_Object tracking records_.

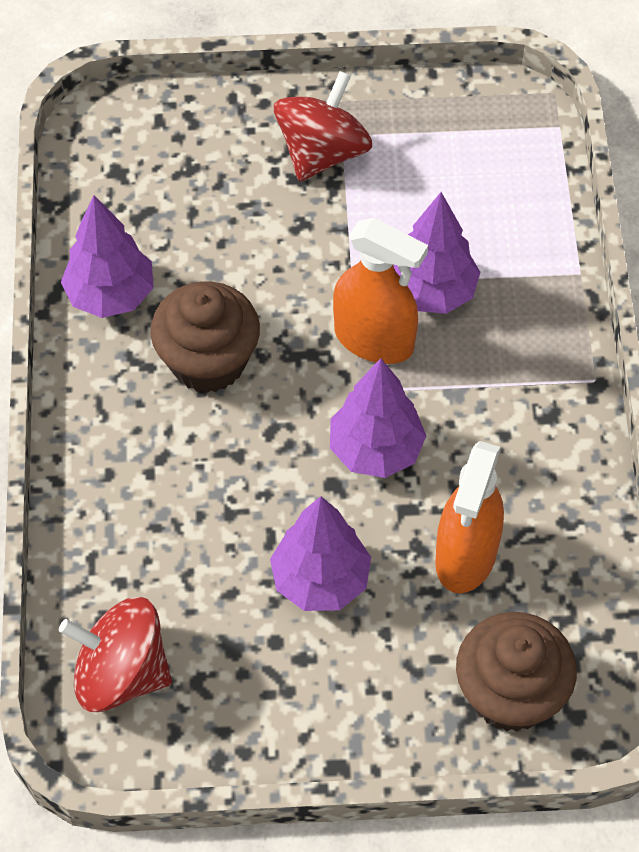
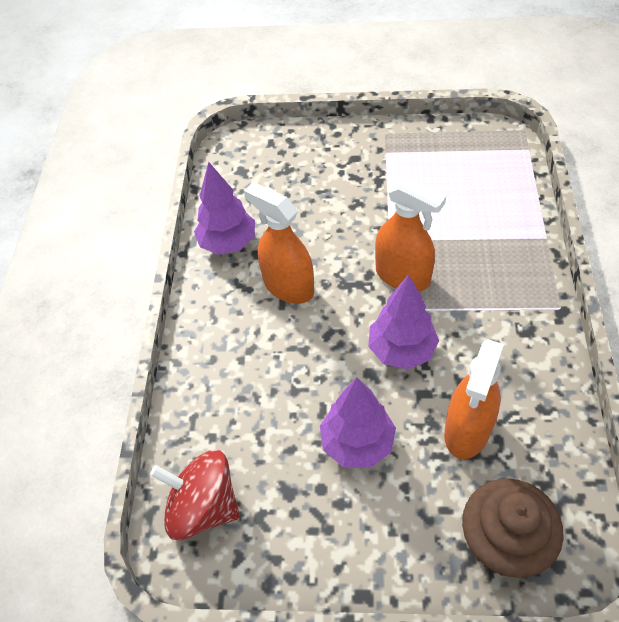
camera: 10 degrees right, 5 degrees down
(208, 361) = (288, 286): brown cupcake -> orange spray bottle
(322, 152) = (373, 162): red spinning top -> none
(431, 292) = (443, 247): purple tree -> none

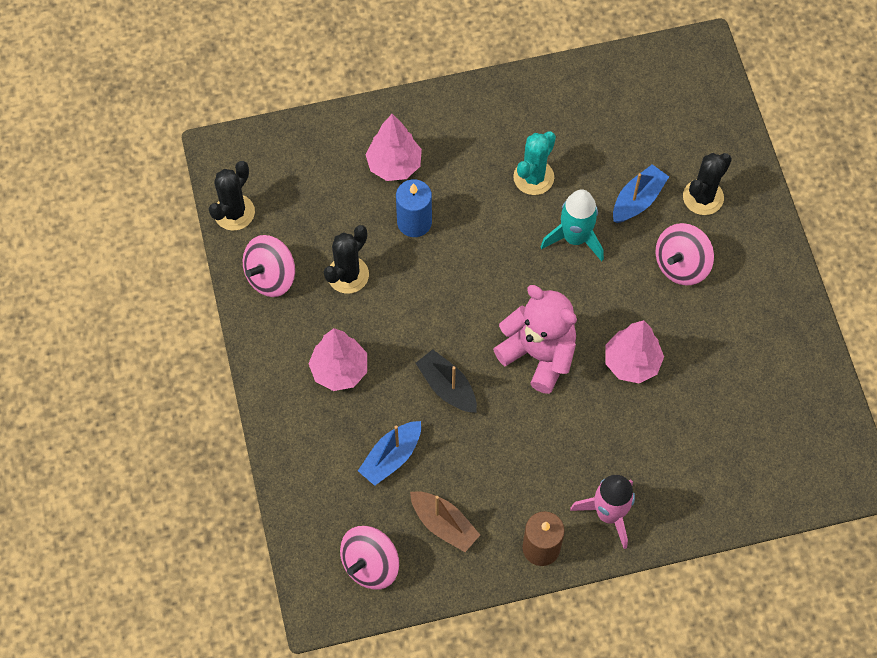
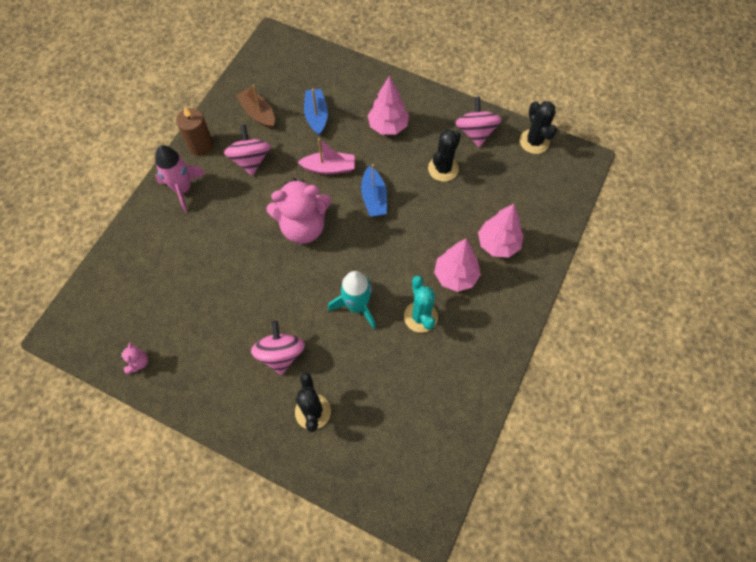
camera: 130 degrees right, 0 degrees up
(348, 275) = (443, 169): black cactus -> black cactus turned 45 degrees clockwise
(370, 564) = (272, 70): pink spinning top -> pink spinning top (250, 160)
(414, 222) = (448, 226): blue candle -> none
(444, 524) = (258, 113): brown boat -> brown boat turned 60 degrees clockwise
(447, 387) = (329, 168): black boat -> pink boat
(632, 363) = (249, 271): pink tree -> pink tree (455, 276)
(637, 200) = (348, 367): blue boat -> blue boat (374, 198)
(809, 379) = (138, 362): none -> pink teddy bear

_WORK TO BE COMPLETED_.
Which lines of the data above contain the string "turned"? Copy each of them.

_EXERCISE SOLUTION_.
(348, 275) = (443, 169): black cactus -> black cactus turned 45 degrees clockwise
(444, 524) = (258, 113): brown boat -> brown boat turned 60 degrees clockwise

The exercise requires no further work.